*Task input:*
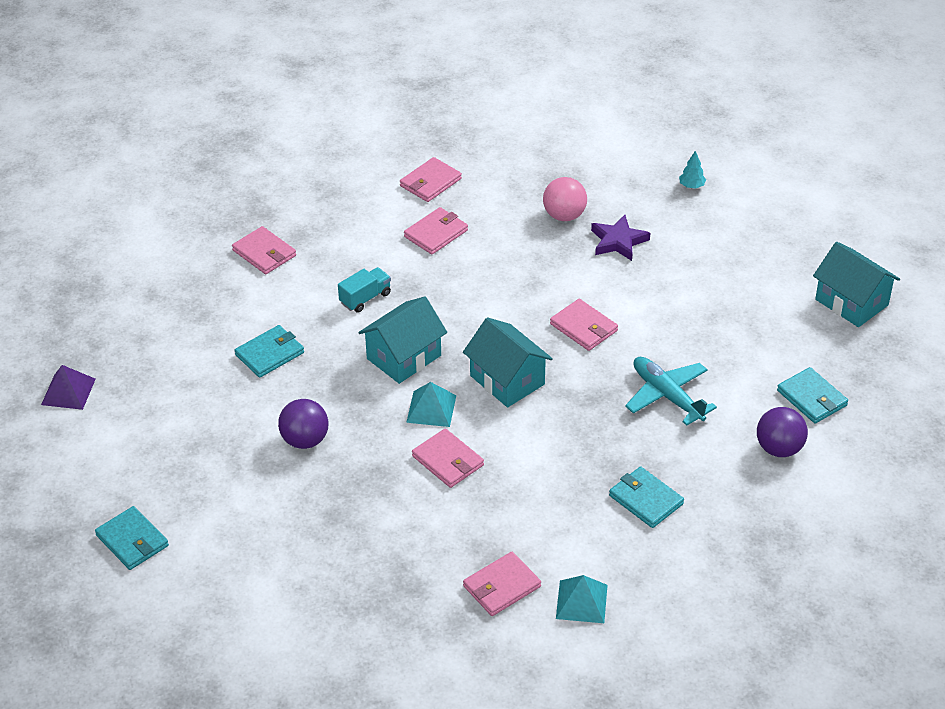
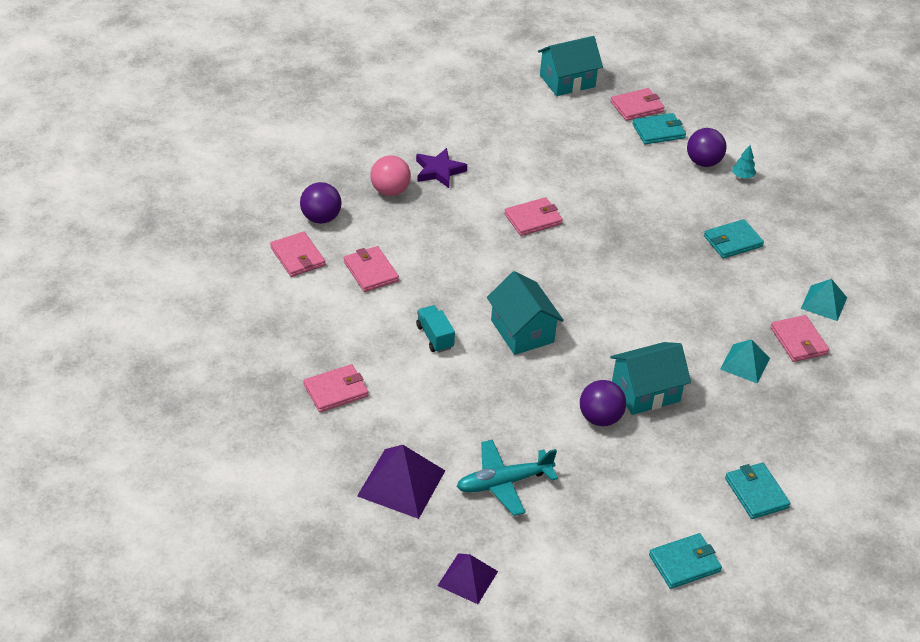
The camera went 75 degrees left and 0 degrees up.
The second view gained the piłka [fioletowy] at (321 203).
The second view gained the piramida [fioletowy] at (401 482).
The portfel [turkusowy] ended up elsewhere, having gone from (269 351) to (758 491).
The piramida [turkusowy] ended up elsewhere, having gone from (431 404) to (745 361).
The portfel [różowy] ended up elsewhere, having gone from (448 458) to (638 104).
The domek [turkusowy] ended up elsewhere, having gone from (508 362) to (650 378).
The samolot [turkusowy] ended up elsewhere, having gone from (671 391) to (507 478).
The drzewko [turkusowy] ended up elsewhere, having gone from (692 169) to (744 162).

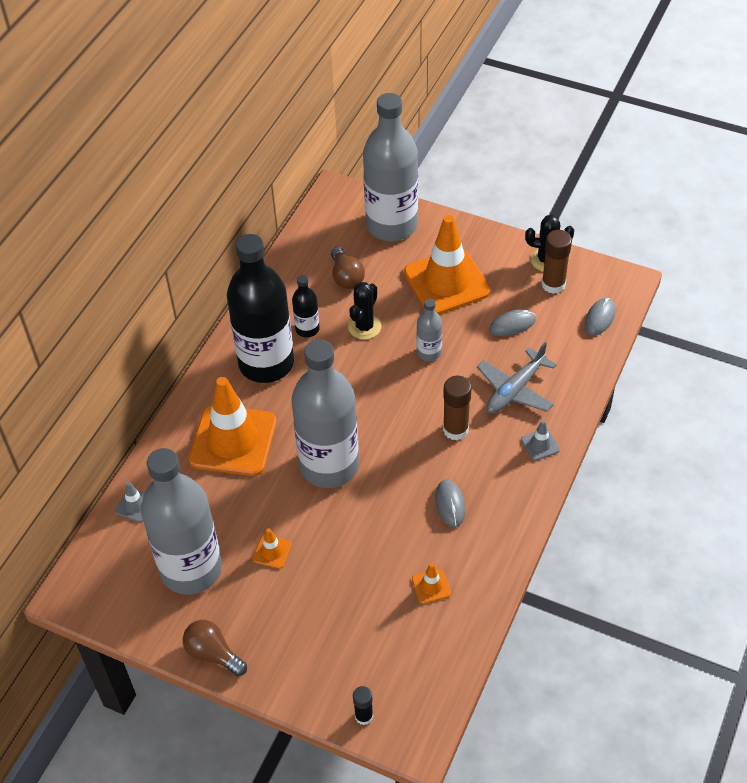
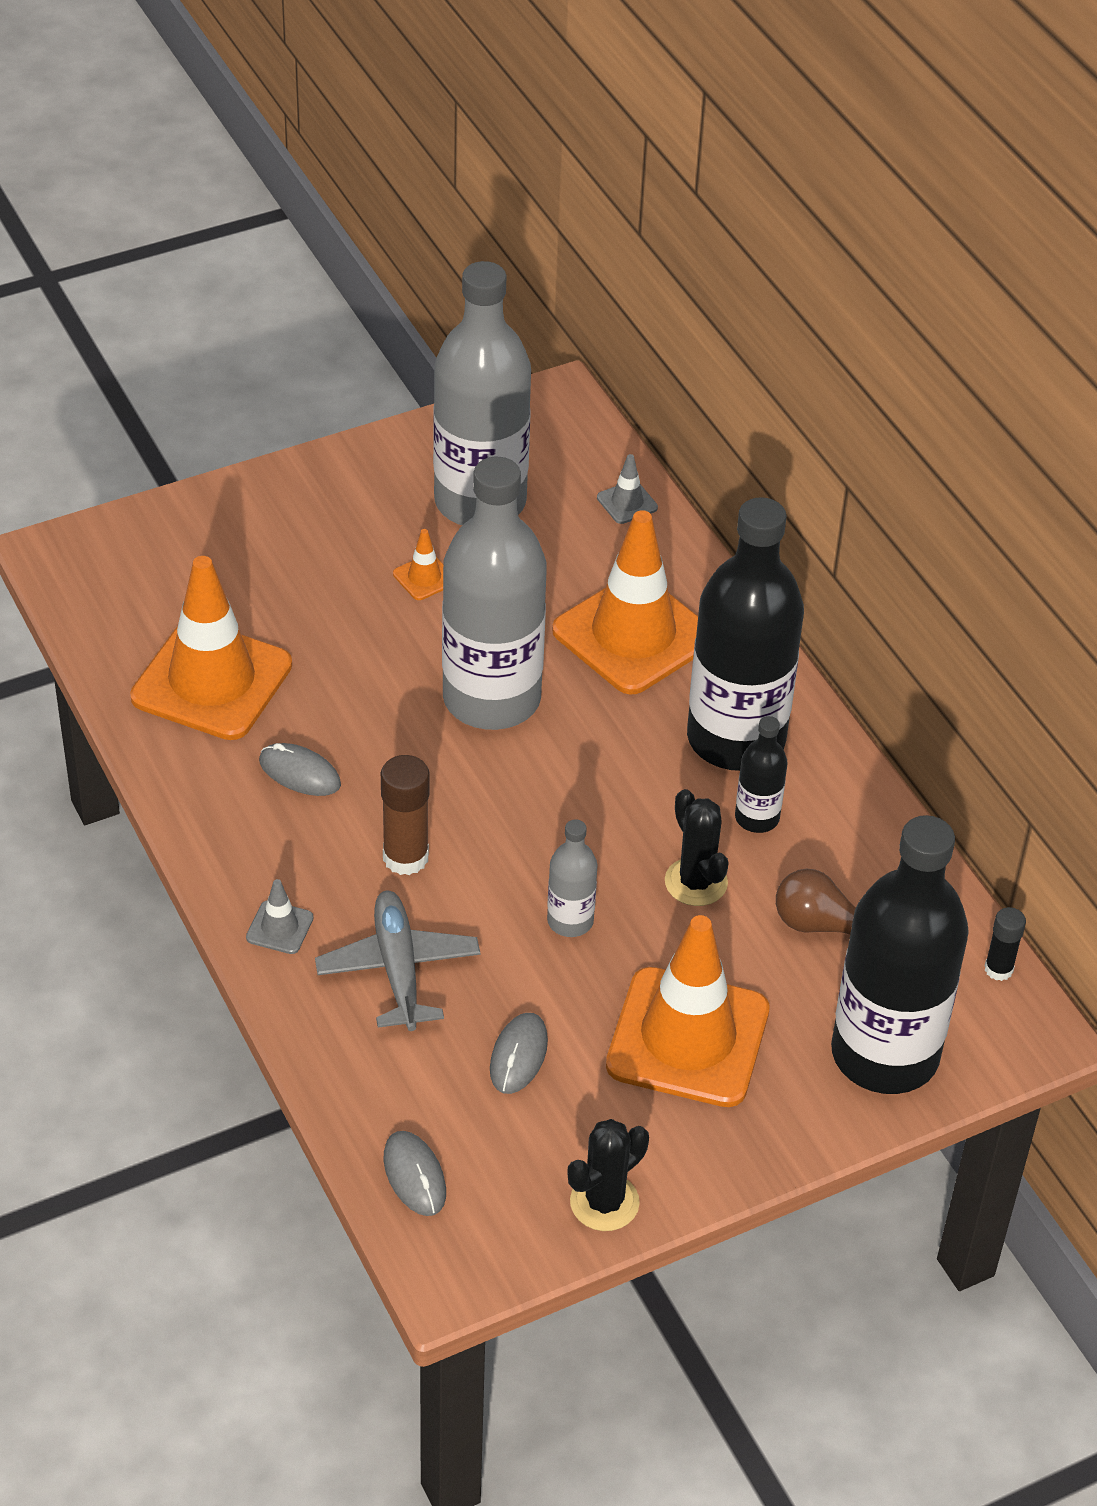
The camera went 125 degrees right and 5 degrees down.
The second view lost the żarówka [brązowy] at (215 648).
The second view lost the klej w sztyfcie [brązowy] at (557 262).
The klej w sztyfcie [czarny] ended up elsewhere, having gone from (363 705) to (1005 944).
What was the butelka [szary] at (390 167) turned into the butelka [czarny] at (900 954).
The size of the pachołek [pomarańczowy] at (431 583) changed by a factor of 2.49.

*Task to carry out:* Your copy should match the data exactly, apart from the images, which are dropped.

*Answer space:*
The camera went 75 degrees left and 0 degrees up.
The second view gained the piłka [fioletowy] at (321 203).
The second view gained the piramida [fioletowy] at (401 482).
The portfel [turkusowy] ended up elsewhere, having gone from (269 351) to (758 491).
The piramida [turkusowy] ended up elsewhere, having gone from (431 404) to (745 361).
The portfel [różowy] ended up elsewhere, having gone from (448 458) to (638 104).
The domek [turkusowy] ended up elsewhere, having gone from (508 362) to (650 378).
The samolot [turkusowy] ended up elsewhere, having gone from (671 391) to (507 478).
The drzewko [turkusowy] ended up elsewhere, having gone from (692 169) to (744 162).

The camera went 125 degrees right and 5 degrees down.
The second view lost the żarówka [brązowy] at (215 648).
The second view lost the klej w sztyfcie [brązowy] at (557 262).
The klej w sztyfcie [czarny] ended up elsewhere, having gone from (363 705) to (1005 944).
What was the butelka [szary] at (390 167) turned into the butelka [czarny] at (900 954).
The size of the pachołek [pomarańczowy] at (431 583) changed by a factor of 2.49.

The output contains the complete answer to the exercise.